▶ EXERCISE DIRECTIONS
Starting at the line with "vaporisateur [orange] |", retype every line through the end of the listing exactly as written, and nothing before it.

[Opening SUPPLIED MATERIAL section]

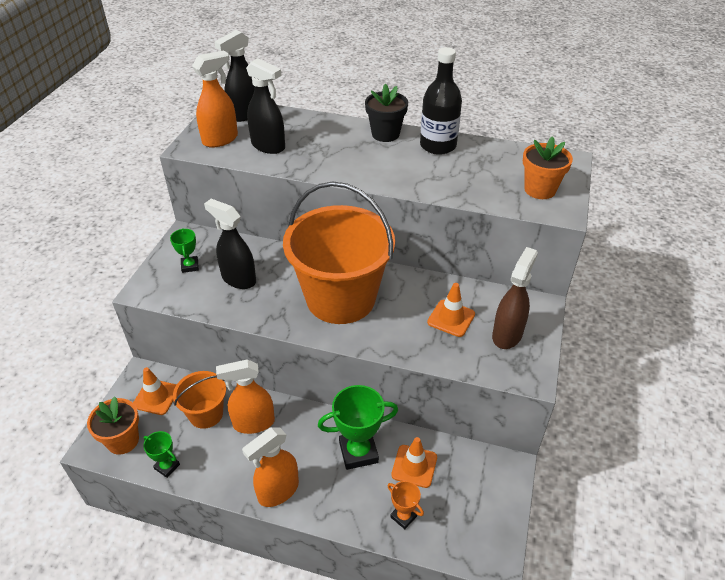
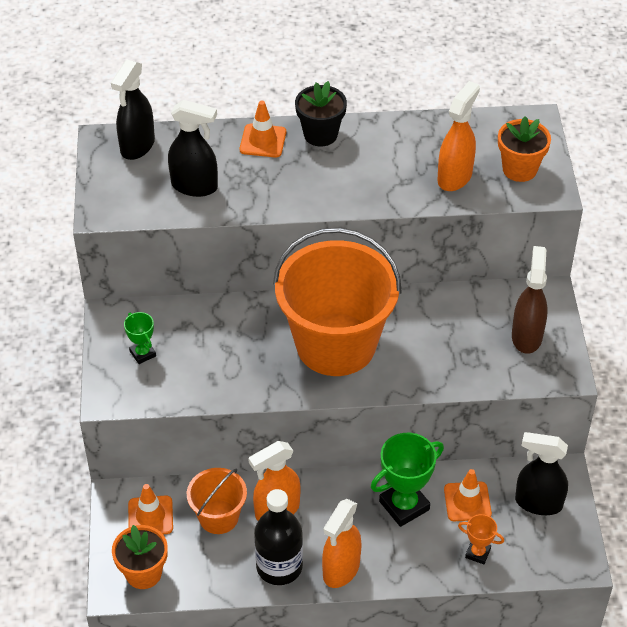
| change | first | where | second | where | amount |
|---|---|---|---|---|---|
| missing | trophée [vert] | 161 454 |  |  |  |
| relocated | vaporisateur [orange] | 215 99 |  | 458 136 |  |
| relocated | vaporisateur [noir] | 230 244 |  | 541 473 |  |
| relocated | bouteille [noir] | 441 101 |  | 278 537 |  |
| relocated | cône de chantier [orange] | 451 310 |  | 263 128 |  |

[Closing SUPPLIED MATERIAL section]

▶ EXERCISE RESULT
| relocated | vaporisateur [orange] | 215 99 |  | 458 136 |  |
| relocated | vaporisateur [noir] | 230 244 |  | 541 473 |  |
| relocated | bouteille [noir] | 441 101 |  | 278 537 |  |
| relocated | cône de chantier [orange] | 451 310 |  | 263 128 |  |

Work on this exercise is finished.